• **Information shown**
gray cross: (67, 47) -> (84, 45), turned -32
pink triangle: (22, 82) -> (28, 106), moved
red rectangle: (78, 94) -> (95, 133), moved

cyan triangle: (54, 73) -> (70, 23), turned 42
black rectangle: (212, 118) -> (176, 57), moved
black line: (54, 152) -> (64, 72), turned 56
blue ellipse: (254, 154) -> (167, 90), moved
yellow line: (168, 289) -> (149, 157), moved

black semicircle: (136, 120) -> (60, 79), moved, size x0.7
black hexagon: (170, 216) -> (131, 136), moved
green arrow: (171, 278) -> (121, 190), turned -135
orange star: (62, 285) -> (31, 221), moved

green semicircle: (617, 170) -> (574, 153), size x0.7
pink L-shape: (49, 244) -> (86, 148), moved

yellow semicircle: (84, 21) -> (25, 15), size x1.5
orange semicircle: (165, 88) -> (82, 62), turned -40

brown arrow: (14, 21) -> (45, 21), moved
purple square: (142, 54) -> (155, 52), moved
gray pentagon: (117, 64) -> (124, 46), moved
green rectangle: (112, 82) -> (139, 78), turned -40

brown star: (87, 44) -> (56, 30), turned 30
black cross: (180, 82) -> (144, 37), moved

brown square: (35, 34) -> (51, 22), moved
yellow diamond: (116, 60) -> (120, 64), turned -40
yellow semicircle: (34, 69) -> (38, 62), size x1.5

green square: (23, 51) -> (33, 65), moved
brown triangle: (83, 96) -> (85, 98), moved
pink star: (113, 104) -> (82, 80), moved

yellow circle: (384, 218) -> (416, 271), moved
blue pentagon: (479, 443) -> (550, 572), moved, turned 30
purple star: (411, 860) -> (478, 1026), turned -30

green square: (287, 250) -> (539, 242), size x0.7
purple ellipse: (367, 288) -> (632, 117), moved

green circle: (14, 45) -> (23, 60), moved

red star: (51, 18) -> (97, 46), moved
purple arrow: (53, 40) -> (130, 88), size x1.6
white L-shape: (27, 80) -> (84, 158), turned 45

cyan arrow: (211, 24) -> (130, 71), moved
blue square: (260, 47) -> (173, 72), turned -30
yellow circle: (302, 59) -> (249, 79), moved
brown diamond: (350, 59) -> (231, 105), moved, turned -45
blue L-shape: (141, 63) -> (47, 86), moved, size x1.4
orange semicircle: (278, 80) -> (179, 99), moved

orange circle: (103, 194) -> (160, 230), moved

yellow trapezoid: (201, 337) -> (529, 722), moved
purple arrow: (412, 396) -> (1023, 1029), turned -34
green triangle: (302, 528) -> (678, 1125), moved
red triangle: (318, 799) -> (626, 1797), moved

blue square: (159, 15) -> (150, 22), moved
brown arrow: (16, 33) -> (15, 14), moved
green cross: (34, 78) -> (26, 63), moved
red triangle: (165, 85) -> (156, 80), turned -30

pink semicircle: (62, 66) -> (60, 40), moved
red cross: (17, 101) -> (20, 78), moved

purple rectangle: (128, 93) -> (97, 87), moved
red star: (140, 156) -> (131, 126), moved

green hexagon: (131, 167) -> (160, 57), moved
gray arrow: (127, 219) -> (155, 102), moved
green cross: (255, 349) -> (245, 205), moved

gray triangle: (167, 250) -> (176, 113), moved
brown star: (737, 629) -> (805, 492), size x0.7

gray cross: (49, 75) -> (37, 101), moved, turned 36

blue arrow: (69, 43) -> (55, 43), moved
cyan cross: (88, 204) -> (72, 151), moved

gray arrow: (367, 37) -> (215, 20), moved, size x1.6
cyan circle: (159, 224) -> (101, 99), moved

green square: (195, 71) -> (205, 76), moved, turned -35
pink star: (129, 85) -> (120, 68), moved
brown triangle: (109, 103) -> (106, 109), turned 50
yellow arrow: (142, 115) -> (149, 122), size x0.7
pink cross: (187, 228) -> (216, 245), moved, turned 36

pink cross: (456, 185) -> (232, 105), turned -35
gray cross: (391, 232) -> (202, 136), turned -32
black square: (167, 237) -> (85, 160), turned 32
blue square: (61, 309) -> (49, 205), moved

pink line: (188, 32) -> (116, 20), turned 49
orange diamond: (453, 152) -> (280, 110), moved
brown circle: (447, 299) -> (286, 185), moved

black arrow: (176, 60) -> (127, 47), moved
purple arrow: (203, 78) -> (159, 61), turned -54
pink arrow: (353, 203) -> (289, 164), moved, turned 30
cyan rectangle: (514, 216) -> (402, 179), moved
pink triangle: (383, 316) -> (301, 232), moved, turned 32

• **What is expected**
Among the entries above, how many lines include "cross"? State the number and nothing else.

• **Task solution**
10